*** Opening DATA EXTRACT ***

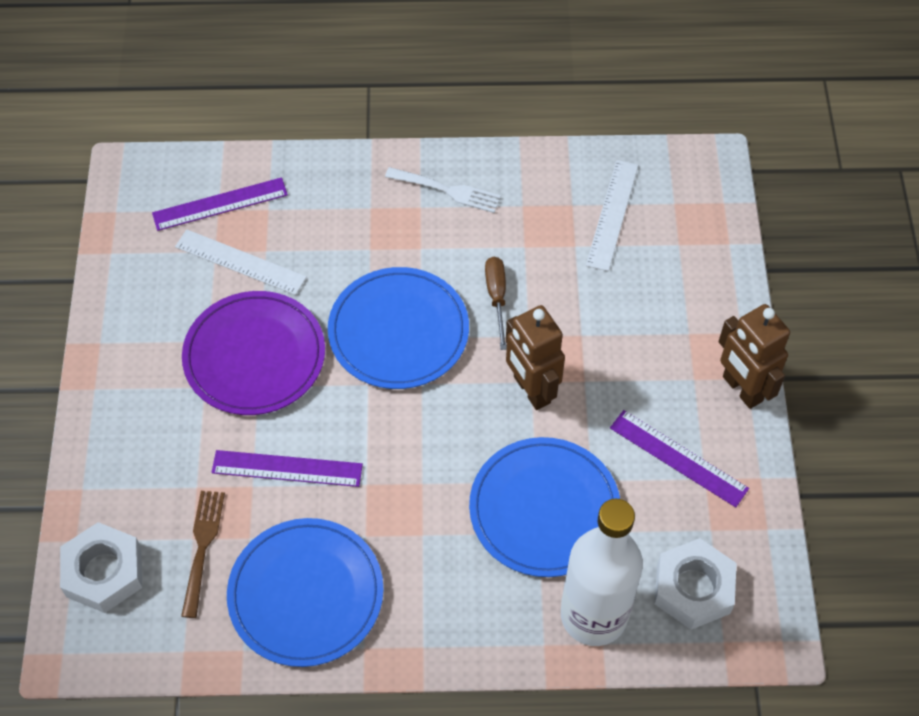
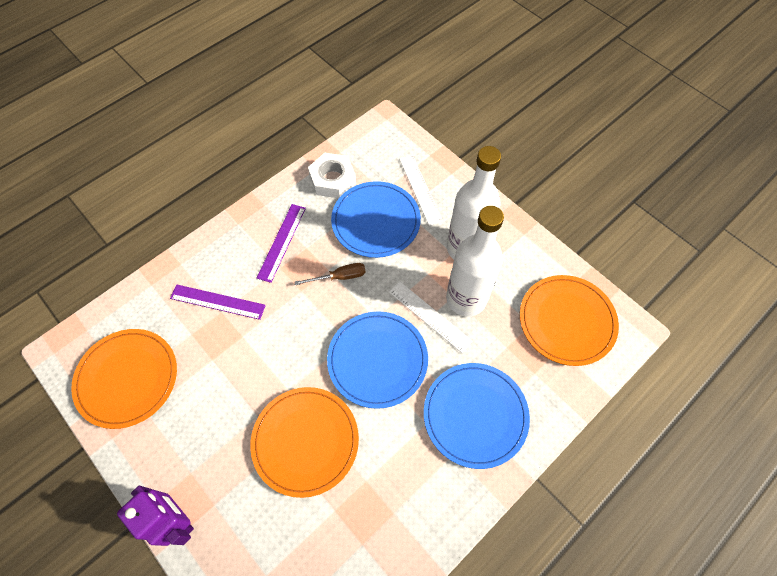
brown fork: 1 -> 0
brown robot: 2 -> 0
orange plate: 0 -> 3
purple plate: 1 -> 0
purple robot: 0 -> 1
purple ruler: 3 -> 2
white bottle: 1 -> 2
white fork: 1 -> 0
white nut: 2 -> 1

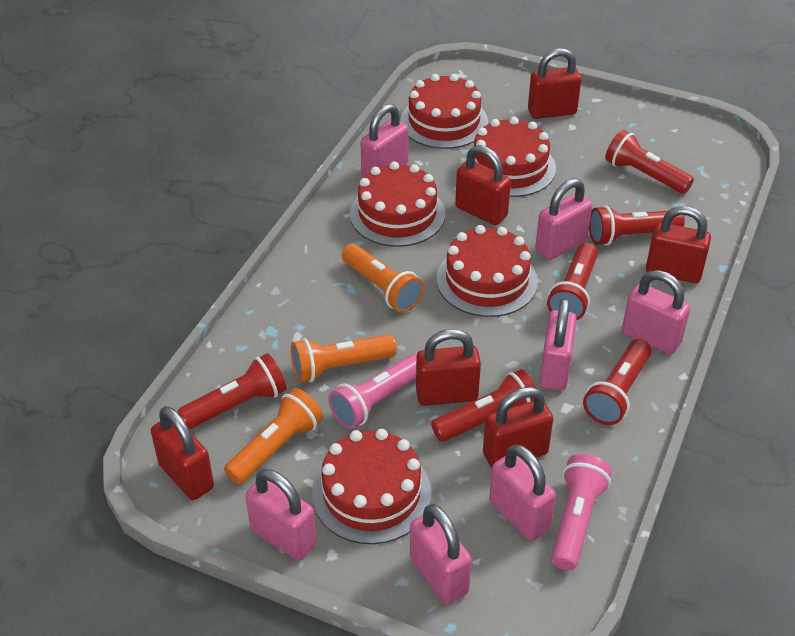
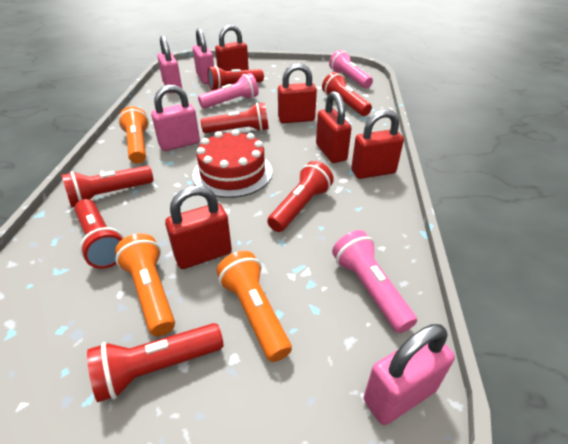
pink flashlight: 2 -> 3
pink padlock: 7 -> 4
red cake: 5 -> 1
red flashlight: 6 -> 7
red padlock: 6 -> 5

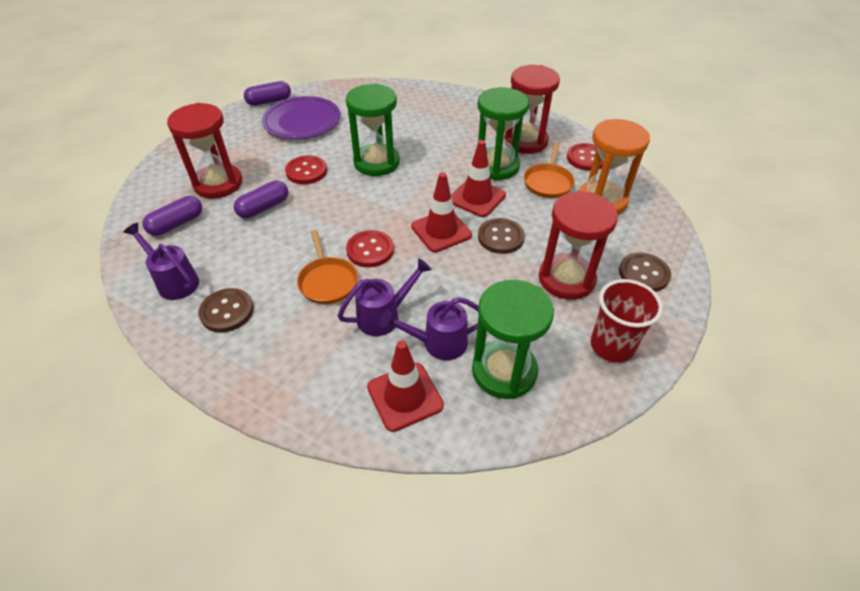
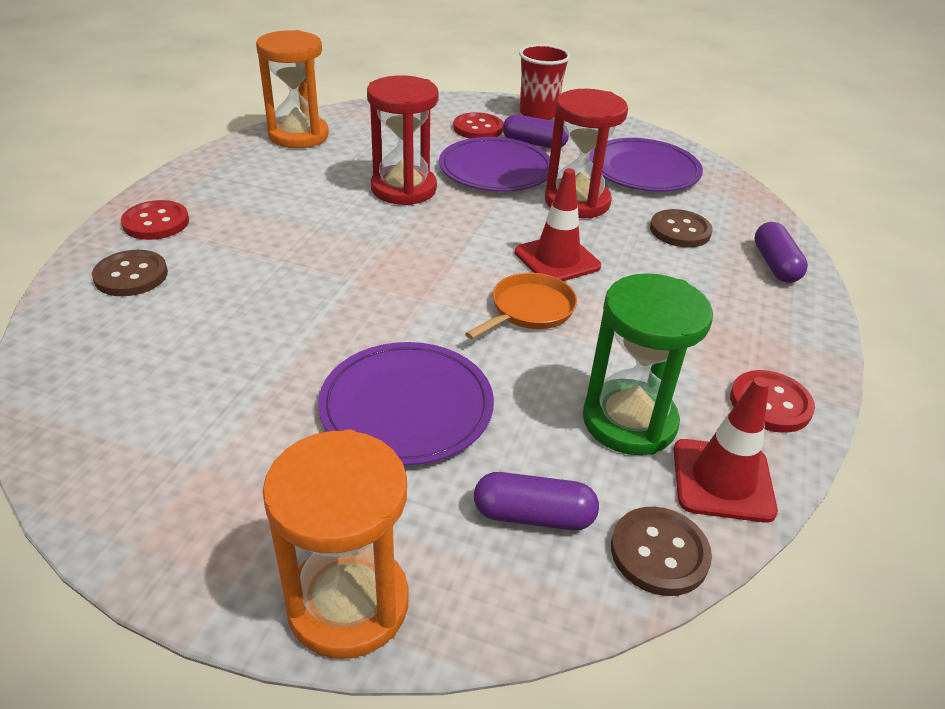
green hourglass: 3 -> 1
orange hourglass: 1 -> 2
orange pan: 2 -> 1
purple plate: 1 -> 3
purple watering can: 3 -> 0
red hourglass: 3 -> 2
red traffic cone: 3 -> 2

*** Closing DATA EXTRACT ***

### YOUR INSTRUCTIONS
All records must be output exactly as they are, except for the pictures, which are left out.

### WRITTEN ANSWER
brown fork: 1 -> 0
brown robot: 2 -> 0
orange plate: 0 -> 3
purple plate: 1 -> 0
purple robot: 0 -> 1
purple ruler: 3 -> 2
white bottle: 1 -> 2
white fork: 1 -> 0
white nut: 2 -> 1

pink flashlight: 2 -> 3
pink padlock: 7 -> 4
red cake: 5 -> 1
red flashlight: 6 -> 7
red padlock: 6 -> 5

green hourglass: 3 -> 1
orange hourglass: 1 -> 2
orange pan: 2 -> 1
purple plate: 1 -> 3
purple watering can: 3 -> 0
red hourglass: 3 -> 2
red traffic cone: 3 -> 2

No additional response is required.